(Source records)
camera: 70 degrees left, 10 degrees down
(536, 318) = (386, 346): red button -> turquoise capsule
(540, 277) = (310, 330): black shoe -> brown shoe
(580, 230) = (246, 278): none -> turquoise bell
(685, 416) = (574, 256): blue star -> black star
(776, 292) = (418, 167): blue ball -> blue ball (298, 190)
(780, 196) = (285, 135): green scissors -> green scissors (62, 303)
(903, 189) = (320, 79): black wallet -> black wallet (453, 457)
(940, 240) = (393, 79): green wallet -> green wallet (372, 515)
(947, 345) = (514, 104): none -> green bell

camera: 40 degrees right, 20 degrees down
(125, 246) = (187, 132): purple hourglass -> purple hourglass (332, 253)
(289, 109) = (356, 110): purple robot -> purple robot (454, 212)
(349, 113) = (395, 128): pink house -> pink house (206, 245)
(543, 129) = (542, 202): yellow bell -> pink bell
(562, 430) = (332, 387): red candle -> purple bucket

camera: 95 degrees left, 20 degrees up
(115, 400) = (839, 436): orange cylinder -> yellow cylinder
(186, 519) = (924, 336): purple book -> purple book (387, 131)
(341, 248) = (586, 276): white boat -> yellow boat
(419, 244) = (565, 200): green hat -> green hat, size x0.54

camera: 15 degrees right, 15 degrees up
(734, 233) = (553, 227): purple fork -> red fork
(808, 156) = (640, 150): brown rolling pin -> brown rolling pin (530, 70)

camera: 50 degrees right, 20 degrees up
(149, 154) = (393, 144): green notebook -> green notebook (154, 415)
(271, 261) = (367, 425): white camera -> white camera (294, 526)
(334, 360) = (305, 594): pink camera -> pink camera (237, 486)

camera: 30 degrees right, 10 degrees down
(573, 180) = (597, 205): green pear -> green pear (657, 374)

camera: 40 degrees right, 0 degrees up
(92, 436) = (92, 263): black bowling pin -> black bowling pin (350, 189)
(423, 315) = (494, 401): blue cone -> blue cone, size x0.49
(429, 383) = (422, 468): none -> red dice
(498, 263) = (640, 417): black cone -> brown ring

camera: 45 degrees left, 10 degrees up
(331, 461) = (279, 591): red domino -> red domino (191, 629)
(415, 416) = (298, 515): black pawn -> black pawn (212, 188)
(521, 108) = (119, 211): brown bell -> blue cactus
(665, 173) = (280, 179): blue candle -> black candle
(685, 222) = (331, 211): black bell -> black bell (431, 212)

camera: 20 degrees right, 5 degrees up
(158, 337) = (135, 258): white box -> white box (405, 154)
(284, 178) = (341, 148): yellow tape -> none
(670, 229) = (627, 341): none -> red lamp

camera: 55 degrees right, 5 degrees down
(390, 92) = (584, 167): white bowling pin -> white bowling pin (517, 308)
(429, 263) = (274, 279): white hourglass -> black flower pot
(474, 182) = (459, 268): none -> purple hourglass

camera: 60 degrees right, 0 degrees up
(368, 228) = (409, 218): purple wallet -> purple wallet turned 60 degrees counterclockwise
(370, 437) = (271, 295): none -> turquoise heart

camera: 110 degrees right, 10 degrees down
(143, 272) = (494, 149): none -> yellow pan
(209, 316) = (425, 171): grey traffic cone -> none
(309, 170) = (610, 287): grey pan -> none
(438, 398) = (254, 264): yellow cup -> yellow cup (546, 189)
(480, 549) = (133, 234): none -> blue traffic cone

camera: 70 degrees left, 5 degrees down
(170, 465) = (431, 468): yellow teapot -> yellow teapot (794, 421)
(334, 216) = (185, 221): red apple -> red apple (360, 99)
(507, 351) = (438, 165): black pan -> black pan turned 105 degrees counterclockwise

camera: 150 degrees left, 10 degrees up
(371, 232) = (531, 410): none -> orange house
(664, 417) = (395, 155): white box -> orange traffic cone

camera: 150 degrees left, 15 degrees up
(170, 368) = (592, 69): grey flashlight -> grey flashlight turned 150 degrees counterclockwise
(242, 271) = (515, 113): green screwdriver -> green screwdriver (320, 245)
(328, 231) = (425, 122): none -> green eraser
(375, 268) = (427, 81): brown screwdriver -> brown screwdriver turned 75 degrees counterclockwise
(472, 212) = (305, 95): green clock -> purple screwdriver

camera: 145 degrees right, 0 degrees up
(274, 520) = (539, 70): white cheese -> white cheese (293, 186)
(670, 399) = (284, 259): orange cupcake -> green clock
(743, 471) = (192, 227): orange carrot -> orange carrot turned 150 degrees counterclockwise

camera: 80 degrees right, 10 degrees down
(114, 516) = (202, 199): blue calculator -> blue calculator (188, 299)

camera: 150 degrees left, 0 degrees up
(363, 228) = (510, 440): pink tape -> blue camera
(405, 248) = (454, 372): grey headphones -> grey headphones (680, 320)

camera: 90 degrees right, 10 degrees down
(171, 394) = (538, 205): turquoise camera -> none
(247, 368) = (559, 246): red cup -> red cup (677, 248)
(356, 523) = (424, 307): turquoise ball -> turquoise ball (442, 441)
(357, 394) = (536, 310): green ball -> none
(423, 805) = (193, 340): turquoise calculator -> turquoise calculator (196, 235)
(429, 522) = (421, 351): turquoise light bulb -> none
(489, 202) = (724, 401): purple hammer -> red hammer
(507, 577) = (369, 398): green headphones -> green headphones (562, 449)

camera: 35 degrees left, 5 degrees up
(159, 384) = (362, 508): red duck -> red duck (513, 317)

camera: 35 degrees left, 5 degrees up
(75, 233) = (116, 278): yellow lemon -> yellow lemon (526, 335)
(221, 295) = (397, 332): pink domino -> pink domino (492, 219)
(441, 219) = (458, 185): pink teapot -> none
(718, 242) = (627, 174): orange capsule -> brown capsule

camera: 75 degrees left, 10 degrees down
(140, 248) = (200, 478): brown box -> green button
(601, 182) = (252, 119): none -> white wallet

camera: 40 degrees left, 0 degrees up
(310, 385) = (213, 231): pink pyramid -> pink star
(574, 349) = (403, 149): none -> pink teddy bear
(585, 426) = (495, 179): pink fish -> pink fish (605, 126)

Assignment: Answer with the count alone: how many lines in the data above have "white" in them?

Response to the exercise: 8